» Provided entries
◆ ◆ ◆ ◆ ◆ ◆ ◆
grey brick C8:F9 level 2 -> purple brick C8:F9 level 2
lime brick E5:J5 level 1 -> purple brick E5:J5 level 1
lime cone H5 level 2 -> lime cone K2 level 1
◆ ◆ ◆ ◆ ◆ ◆ ◆
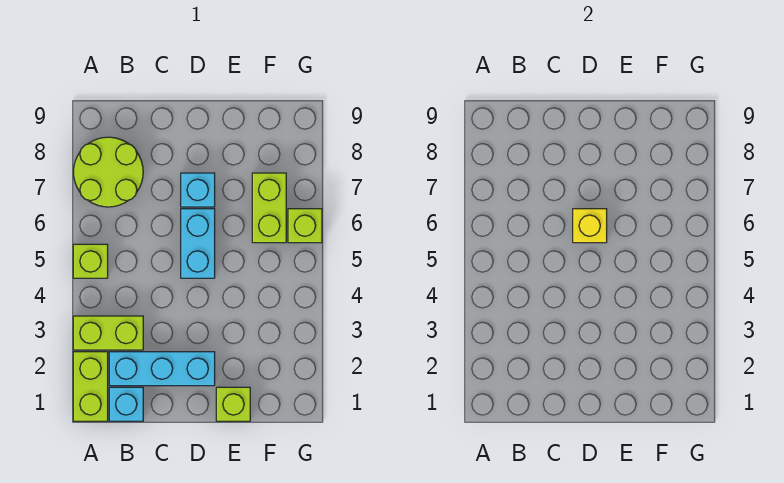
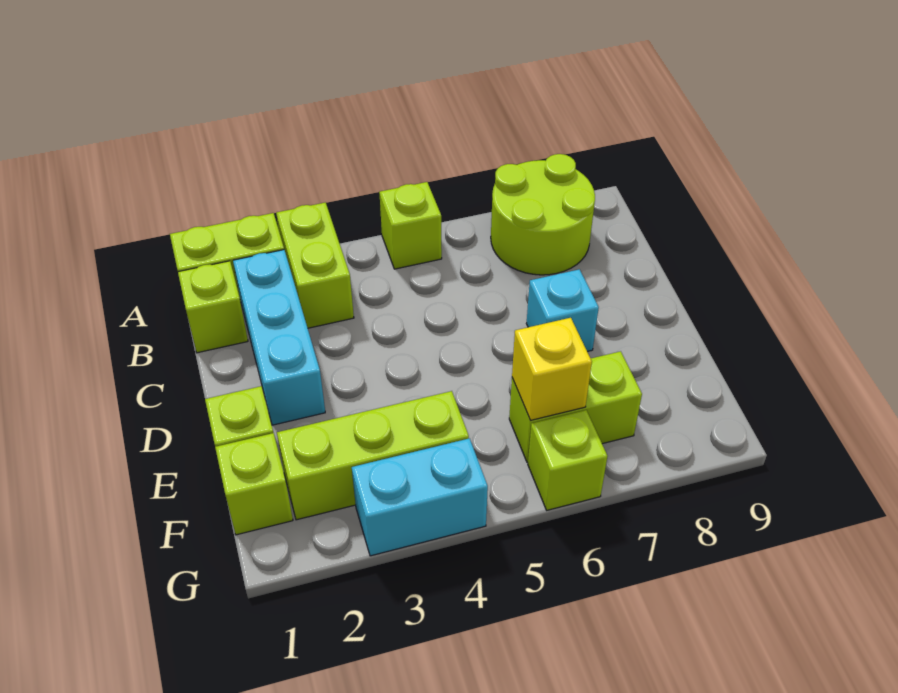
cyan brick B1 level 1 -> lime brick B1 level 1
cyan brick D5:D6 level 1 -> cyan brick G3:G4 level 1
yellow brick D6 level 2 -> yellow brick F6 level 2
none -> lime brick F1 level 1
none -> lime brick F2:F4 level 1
◆ ◆ ◆ ◆ ◆ ◆ ◆
Every line with "brick" in it should be copied from the entries above.

» Answer for this exercise
grey brick C8:F9 level 2 -> purple brick C8:F9 level 2
lime brick E5:J5 level 1 -> purple brick E5:J5 level 1
cyan brick B1 level 1 -> lime brick B1 level 1
cyan brick D5:D6 level 1 -> cyan brick G3:G4 level 1
yellow brick D6 level 2 -> yellow brick F6 level 2
none -> lime brick F1 level 1
none -> lime brick F2:F4 level 1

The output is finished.